• [Raw data]
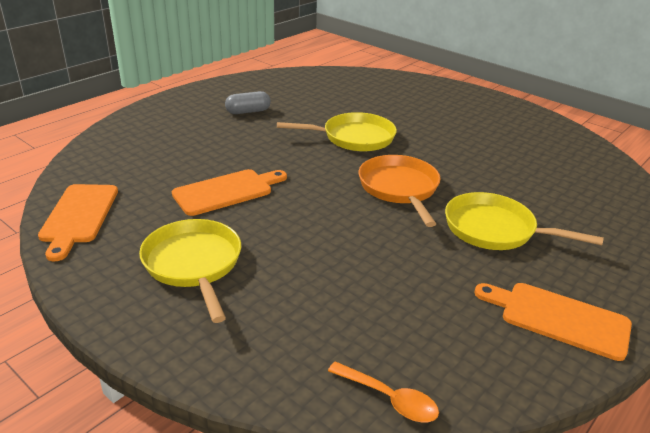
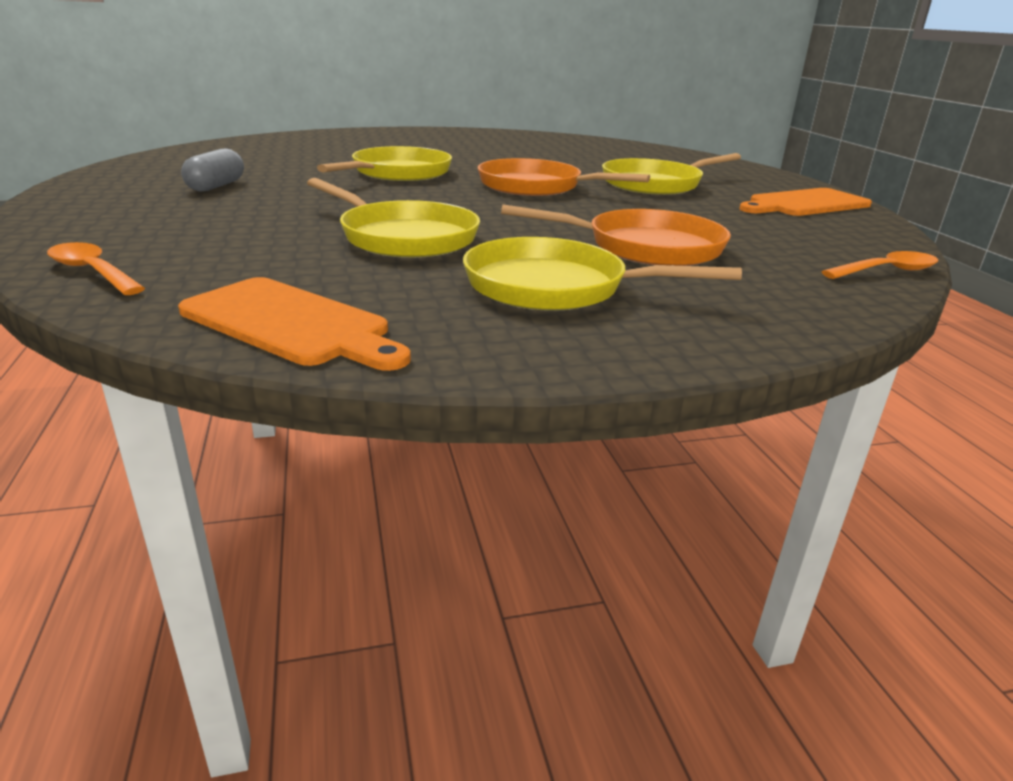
camera: 55 degrees left, 5 degrees down
(98, 151) = (92, 272): none -> orange spoon
(227, 191) = (403, 237): orange cutting board -> yellow pan
(309, 272) = (645, 247): none -> orange pan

• [What to work on] When a line in the data contains the string "orange", copy that line.

• [Exercise solution]
(98, 151) = (92, 272): none -> orange spoon
(227, 191) = (403, 237): orange cutting board -> yellow pan
(309, 272) = (645, 247): none -> orange pan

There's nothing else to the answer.